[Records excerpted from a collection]
▼

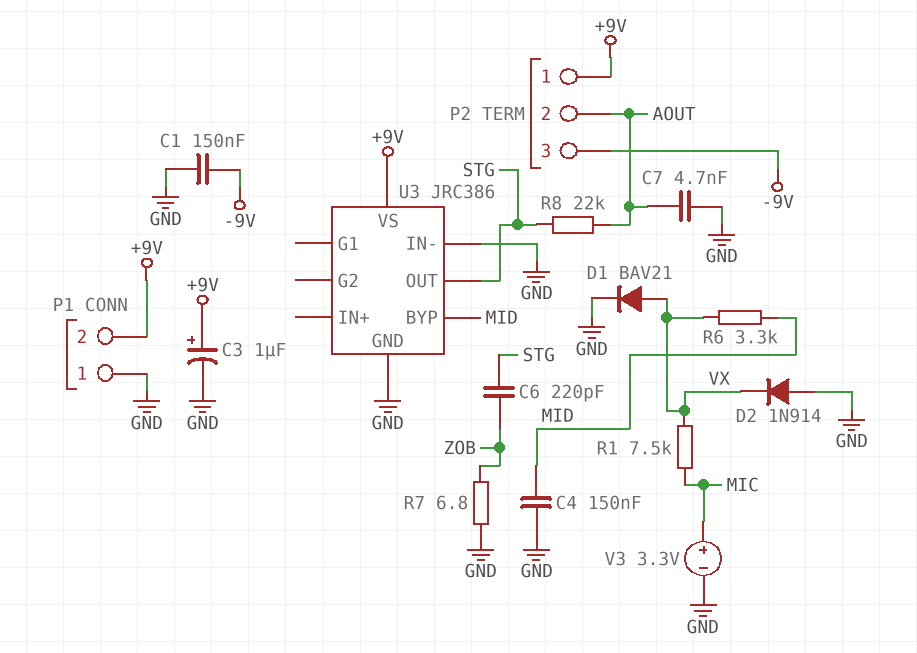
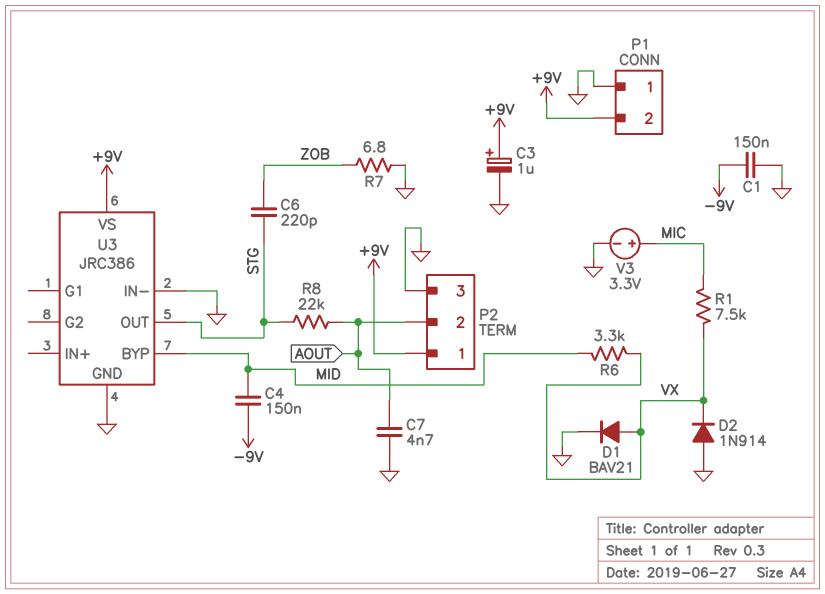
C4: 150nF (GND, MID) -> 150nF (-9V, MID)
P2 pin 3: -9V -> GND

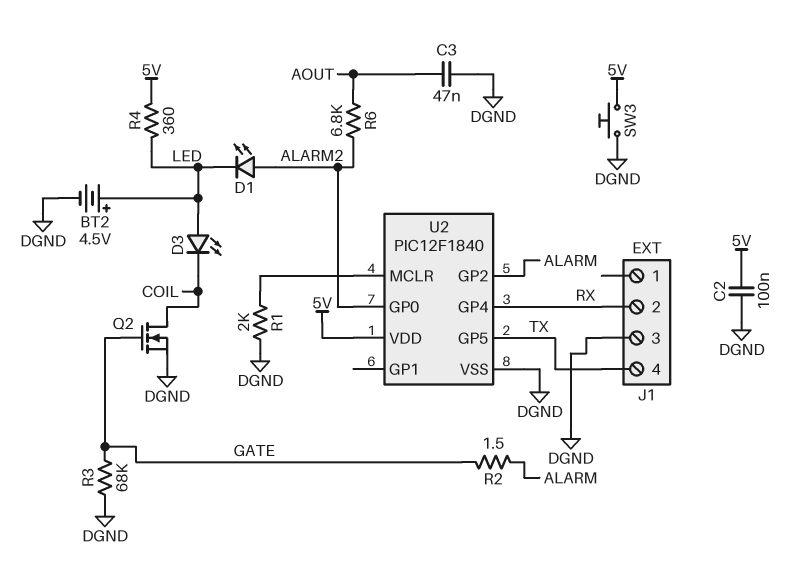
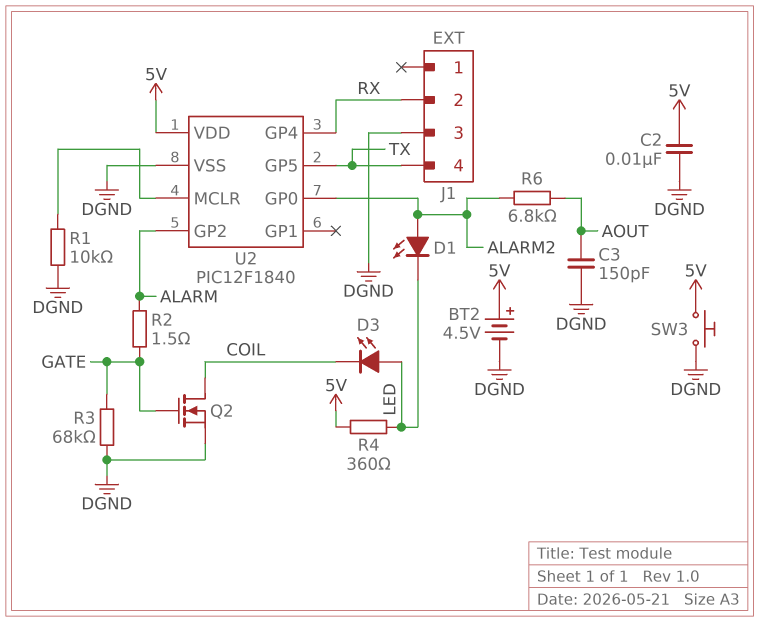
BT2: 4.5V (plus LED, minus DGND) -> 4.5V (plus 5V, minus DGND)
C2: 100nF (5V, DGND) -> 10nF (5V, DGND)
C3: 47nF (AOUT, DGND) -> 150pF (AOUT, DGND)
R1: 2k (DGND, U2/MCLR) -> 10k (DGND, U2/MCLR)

▲
▼

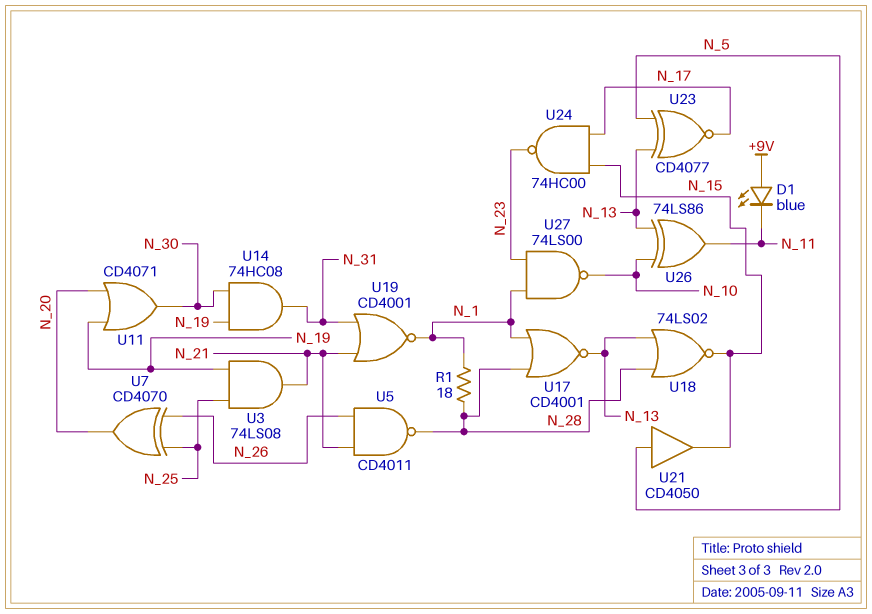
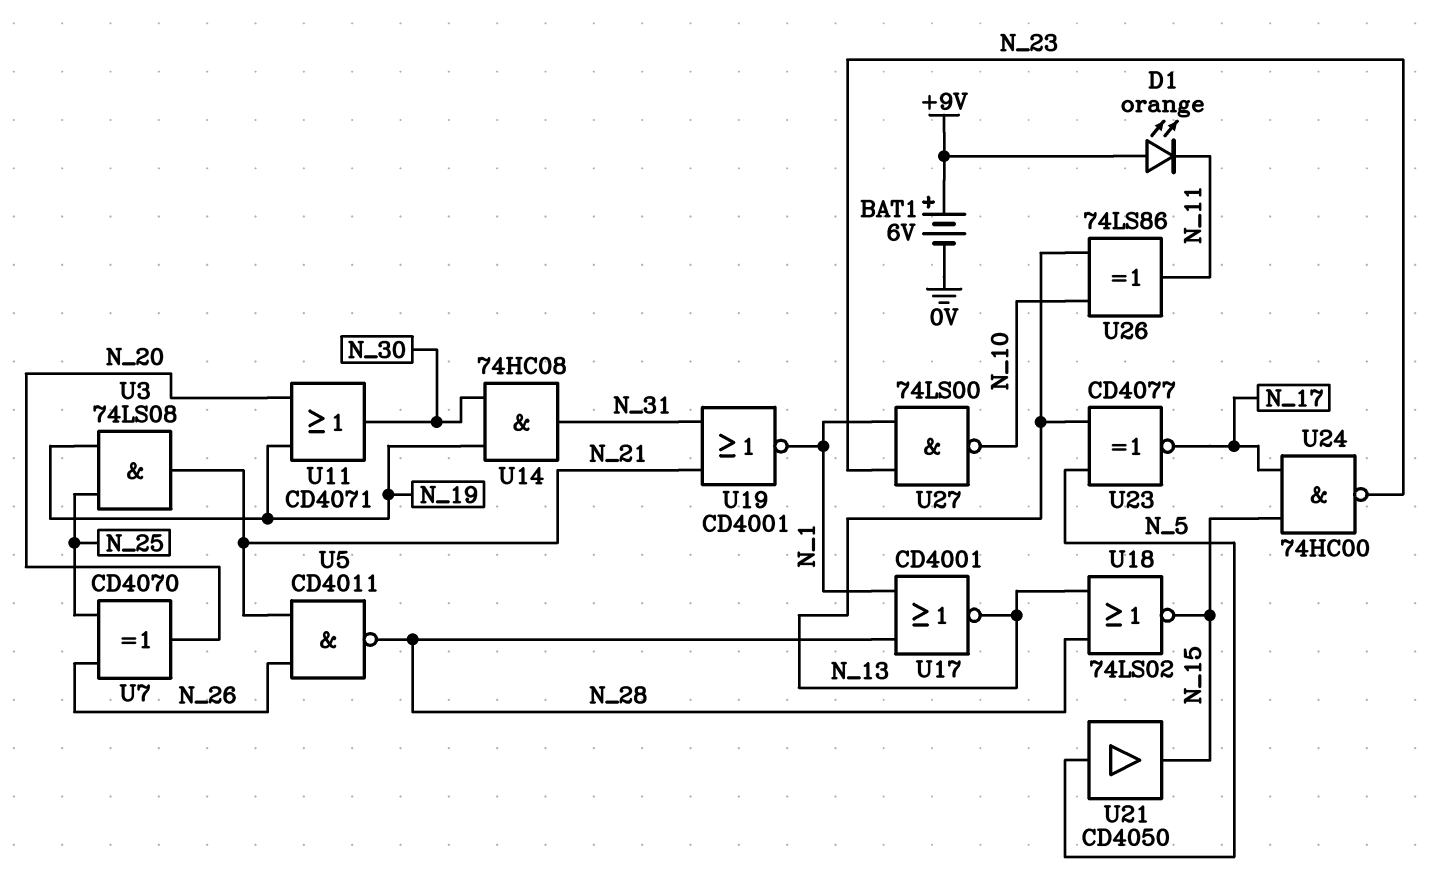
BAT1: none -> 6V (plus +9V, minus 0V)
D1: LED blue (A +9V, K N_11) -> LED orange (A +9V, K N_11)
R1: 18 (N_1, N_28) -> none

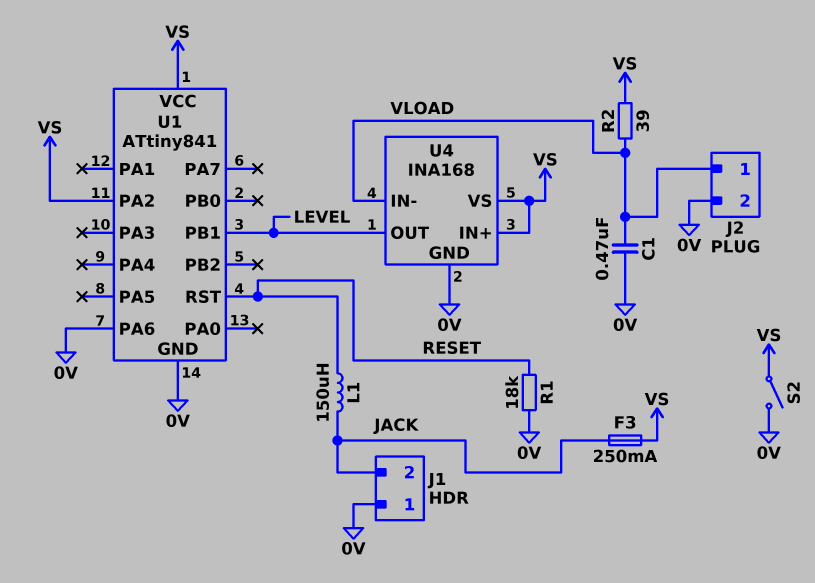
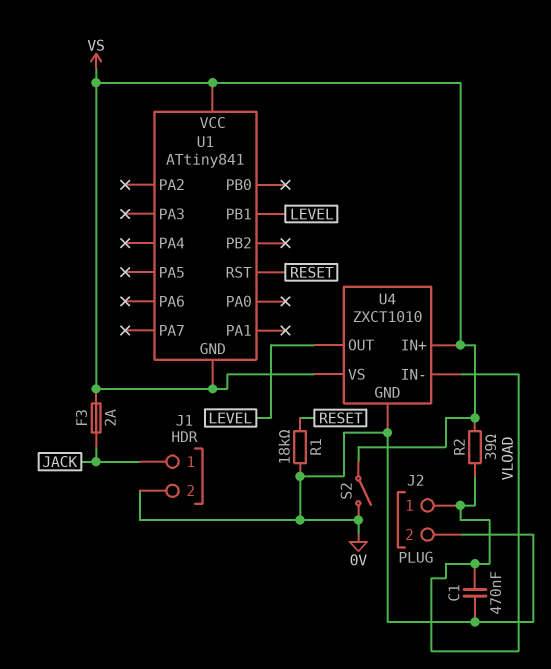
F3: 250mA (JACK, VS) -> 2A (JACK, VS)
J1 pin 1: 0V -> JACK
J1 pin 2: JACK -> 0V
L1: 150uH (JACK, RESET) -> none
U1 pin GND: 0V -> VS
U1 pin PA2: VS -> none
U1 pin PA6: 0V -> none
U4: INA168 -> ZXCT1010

▲
▼

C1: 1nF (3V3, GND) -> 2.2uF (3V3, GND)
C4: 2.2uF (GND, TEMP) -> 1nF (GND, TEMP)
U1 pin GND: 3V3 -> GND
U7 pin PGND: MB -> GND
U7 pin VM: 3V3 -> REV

▲

• **What you should do**:
The response must repeat exactly the lines above from the one with "BAT1: none -> 6V (plus +9V, minus 0V)" through the one with "U4: INA168 -> ZXCT1010", including both, and must contain no pictures and no other text.

• **Answer below**:
BAT1: none -> 6V (plus +9V, minus 0V)
D1: LED blue (A +9V, K N_11) -> LED orange (A +9V, K N_11)
R1: 18 (N_1, N_28) -> none

F3: 250mA (JACK, VS) -> 2A (JACK, VS)
J1 pin 1: 0V -> JACK
J1 pin 2: JACK -> 0V
L1: 150uH (JACK, RESET) -> none
U1 pin GND: 0V -> VS
U1 pin PA2: VS -> none
U1 pin PA6: 0V -> none
U4: INA168 -> ZXCT1010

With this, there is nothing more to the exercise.